EXERCISE DESCRIPTION:
With the pictures left out, every record must be reproduced exactly.

_____

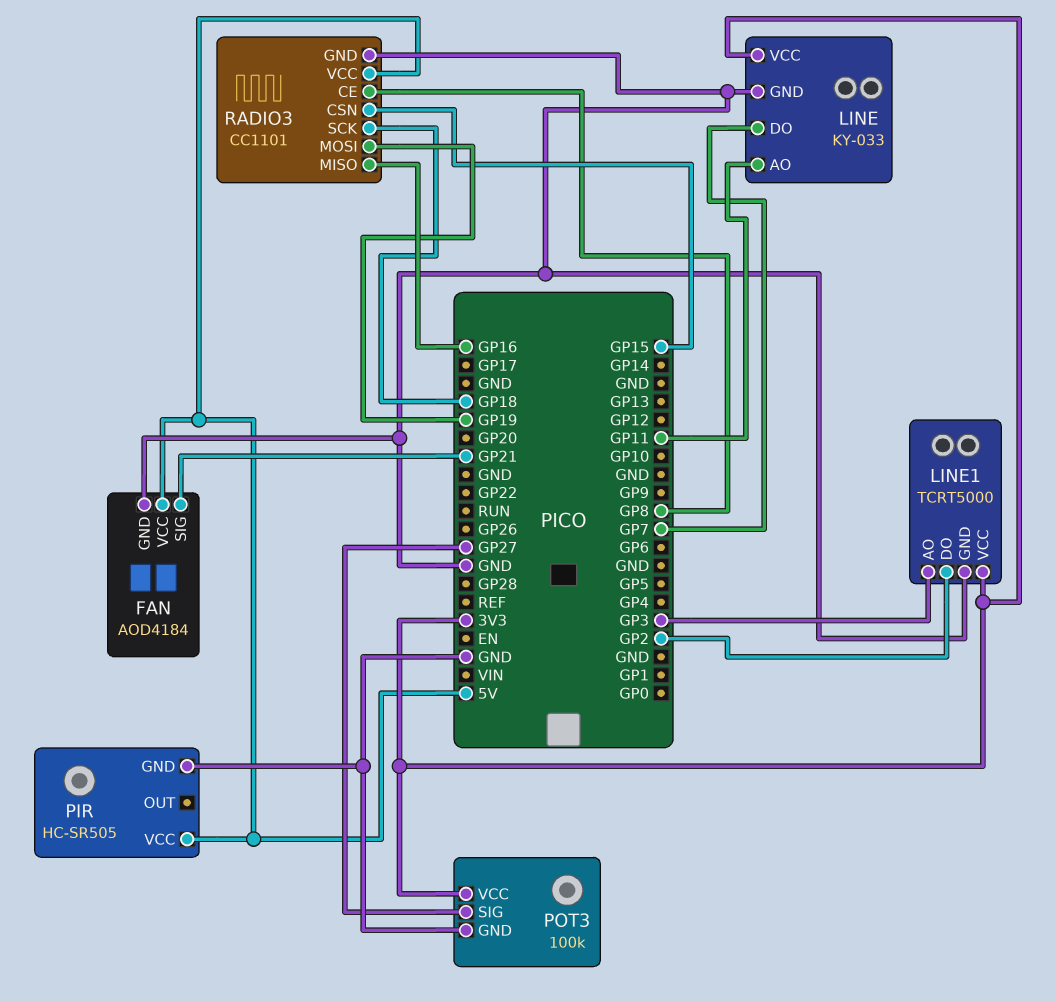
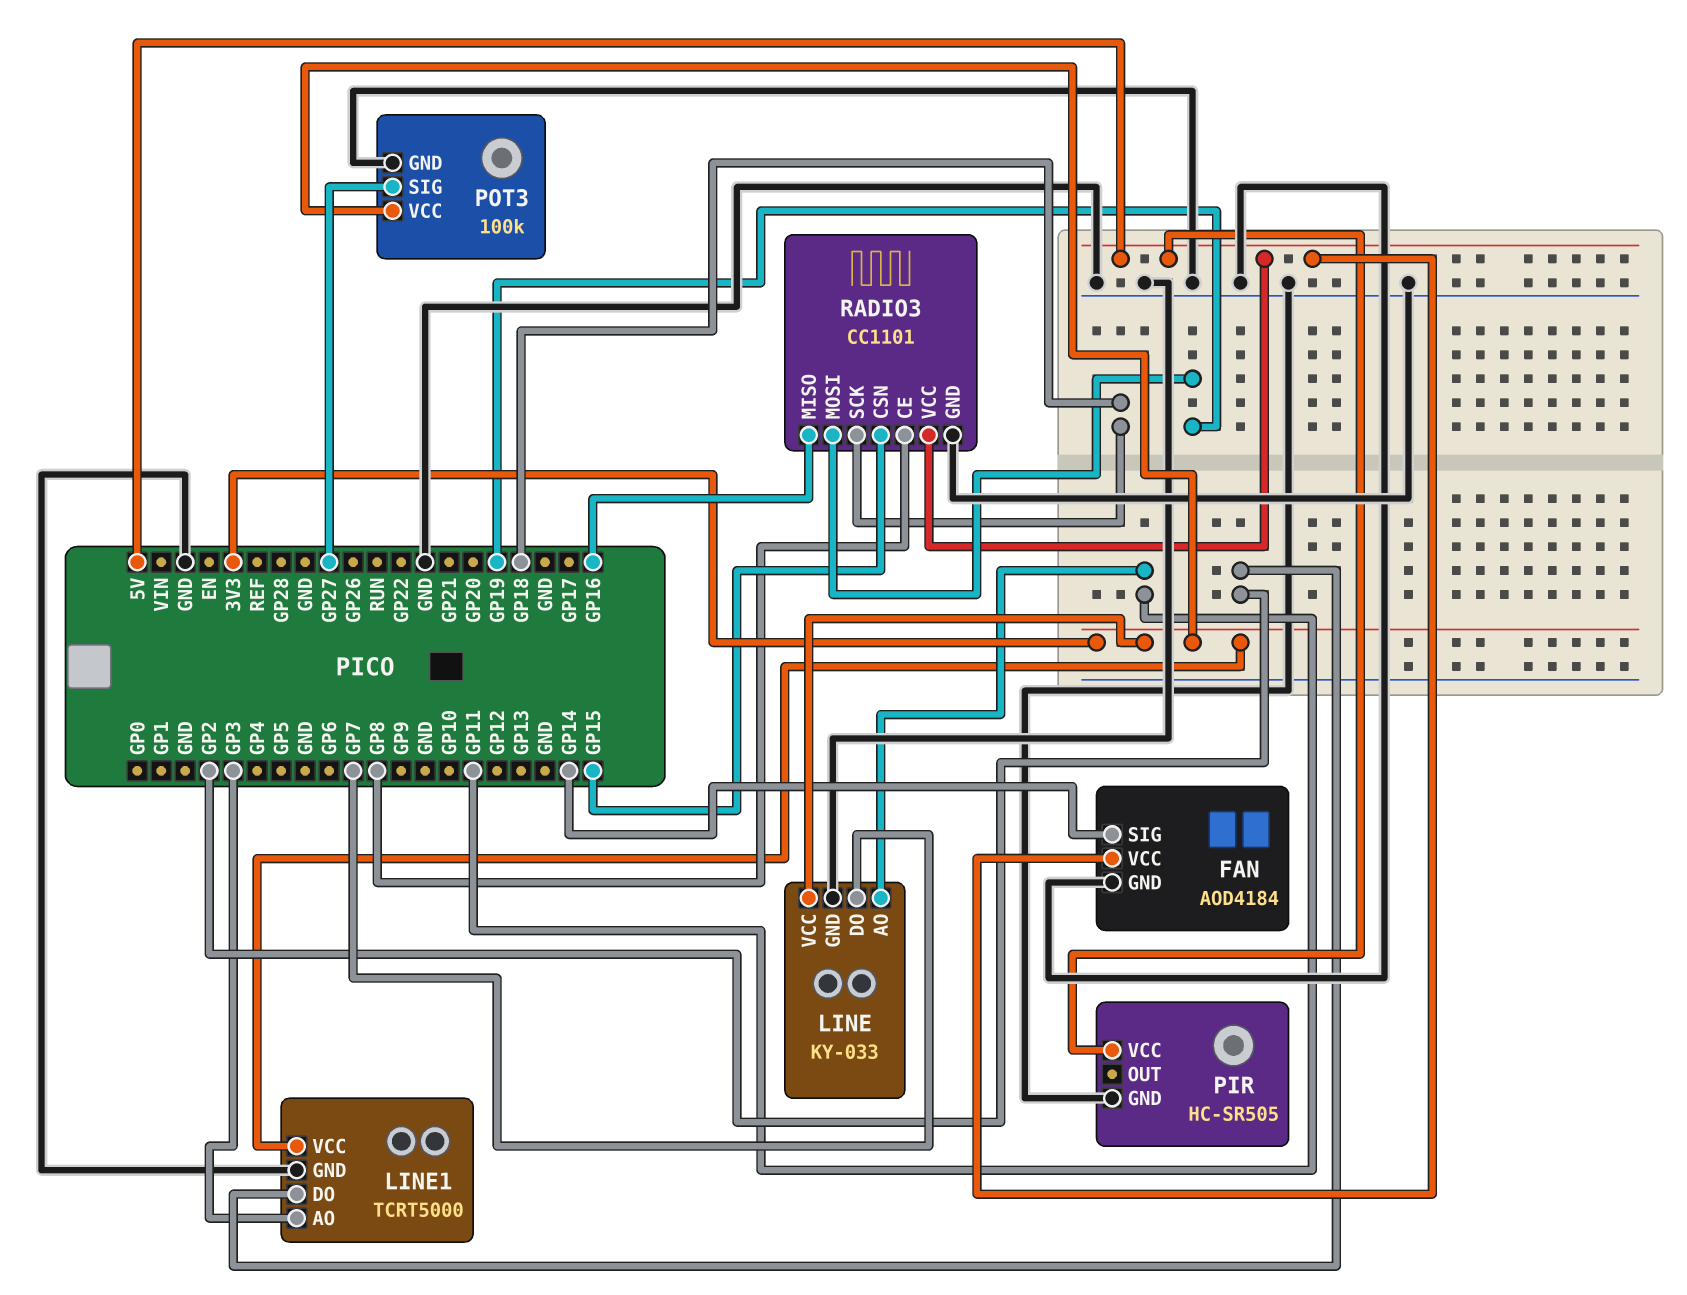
FAN pin SIG: GP21 -> GP14

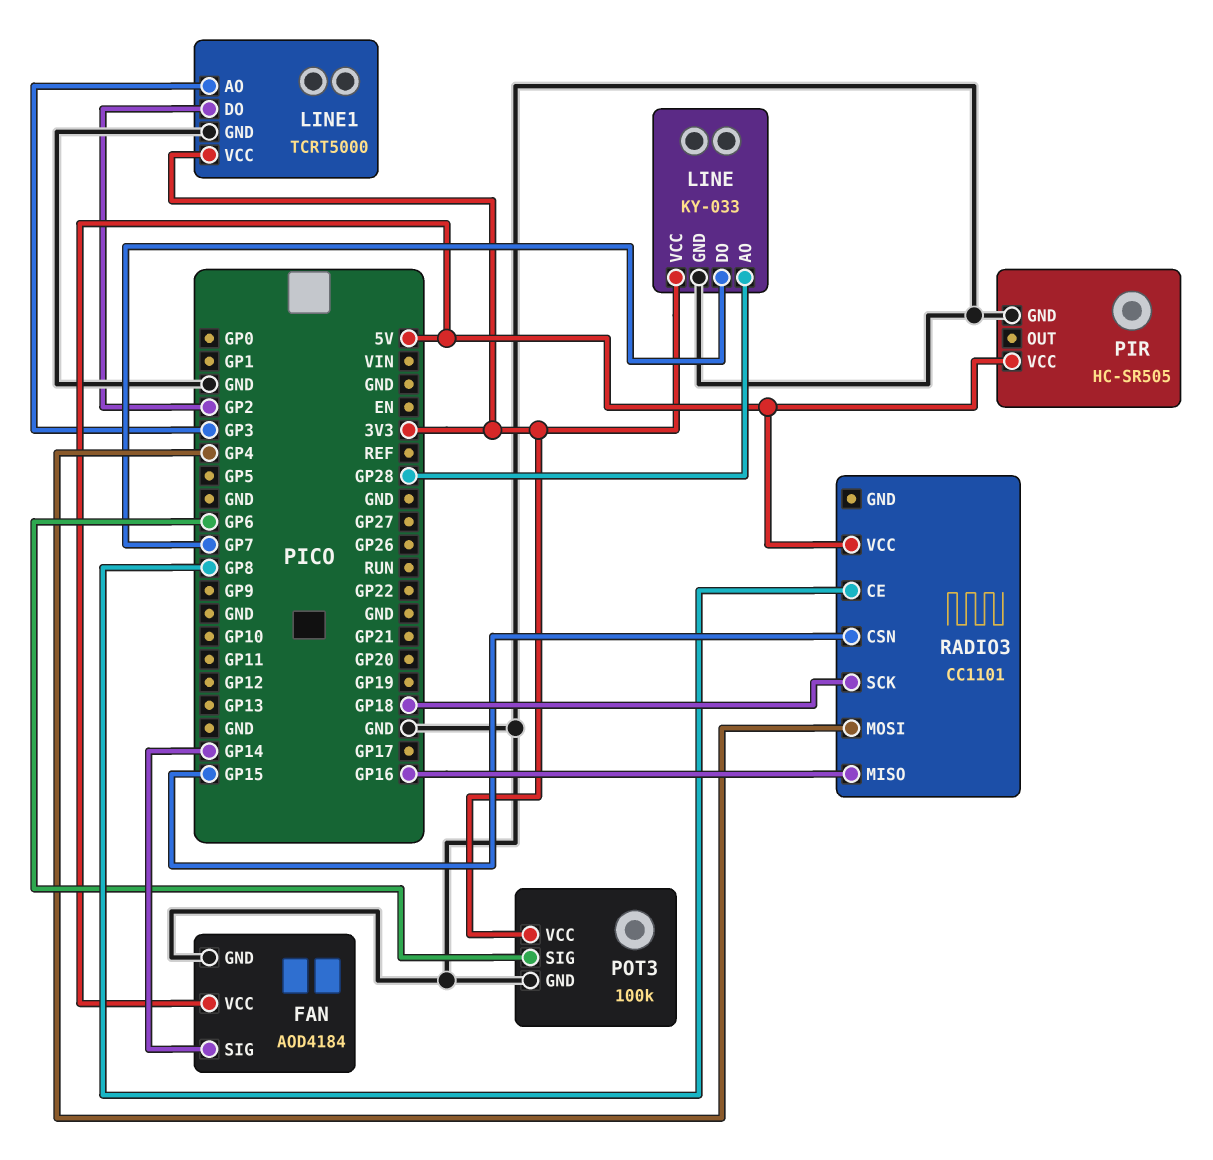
LINE pin AO: GP11 -> GP28
POT3 pin SIG: GP27 -> GP6
RADIO3 pin GND: GND -> none
RADIO3 pin MOSI: GP19 -> GP4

_____

WRITTEN RESPONSE:
FAN pin SIG: GP21 -> GP14

LINE pin AO: GP11 -> GP28
POT3 pin SIG: GP27 -> GP6
RADIO3 pin GND: GND -> none
RADIO3 pin MOSI: GP19 -> GP4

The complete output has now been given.